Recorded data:
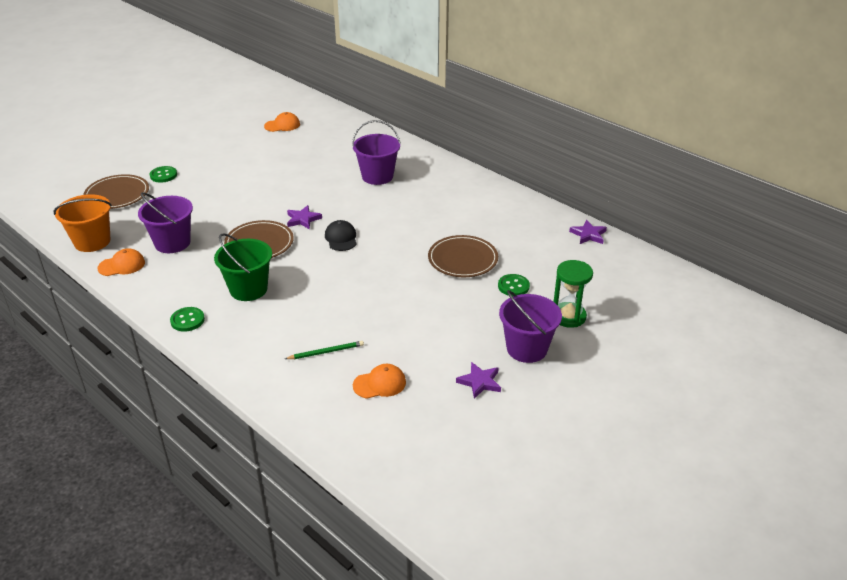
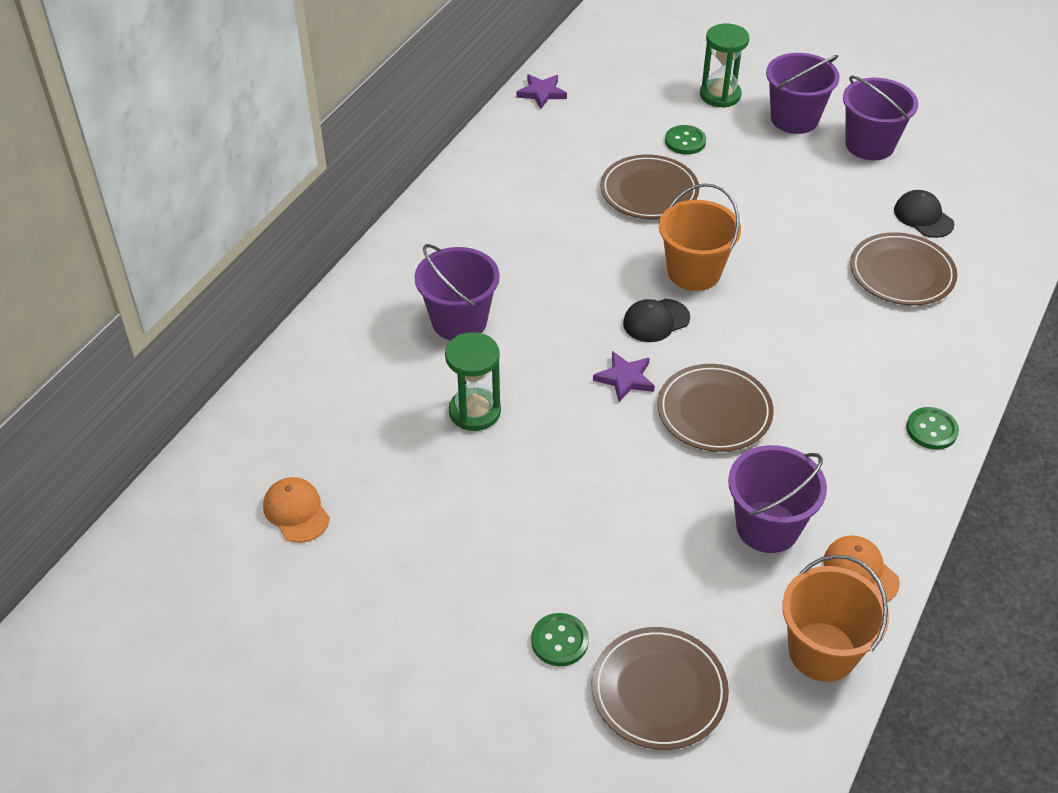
camera: 105 degrees left, 10 degrees up
(248, 289) = (828, 386): green bucket -> none
(310, 172) = (474, 411): none -> green hourglass
(326, 352) = (902, 273): green pencil -> brown plate
(375, 261) = (694, 272): none -> orange bucket
(379, 384) = (923, 217): orange cap -> black cap
(479, 382) = (869, 145): purple star -> purple bucket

__WORK TASK__.
Start at the line containing "(326, 352) = (902, 273): green" and copy each line through the last one in the records, exactly and with nothing added.

__RESPONSE TO THE EXERCISE__.
(326, 352) = (902, 273): green pencil -> brown plate
(375, 261) = (694, 272): none -> orange bucket
(379, 384) = (923, 217): orange cap -> black cap
(479, 382) = (869, 145): purple star -> purple bucket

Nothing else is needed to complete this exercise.